**PROBLEM TO WORK ON**
Would you repeat every line of the material exactly?
── SUPPLIED ENTRIES ──
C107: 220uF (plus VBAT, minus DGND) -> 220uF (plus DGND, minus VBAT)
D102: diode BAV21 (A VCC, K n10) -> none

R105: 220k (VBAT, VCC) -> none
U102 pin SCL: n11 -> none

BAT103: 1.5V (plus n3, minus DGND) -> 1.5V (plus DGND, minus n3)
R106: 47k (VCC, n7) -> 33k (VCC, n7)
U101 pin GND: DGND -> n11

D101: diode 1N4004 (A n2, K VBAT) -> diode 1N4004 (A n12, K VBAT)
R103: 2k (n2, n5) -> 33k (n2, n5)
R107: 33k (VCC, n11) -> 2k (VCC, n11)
───
**ANSWER TO THIS PROBLEM**
C107: 220uF (plus VBAT, minus DGND) -> 220uF (plus DGND, minus VBAT)
D102: diode BAV21 (A VCC, K n10) -> none

R105: 220k (VBAT, VCC) -> none
U102 pin SCL: n11 -> none

BAT103: 1.5V (plus n3, minus DGND) -> 1.5V (plus DGND, minus n3)
R106: 47k (VCC, n7) -> 33k (VCC, n7)
U101 pin GND: DGND -> n11

D101: diode 1N4004 (A n2, K VBAT) -> diode 1N4004 (A n12, K VBAT)
R103: 2k (n2, n5) -> 33k (n2, n5)
R107: 33k (VCC, n11) -> 2k (VCC, n11)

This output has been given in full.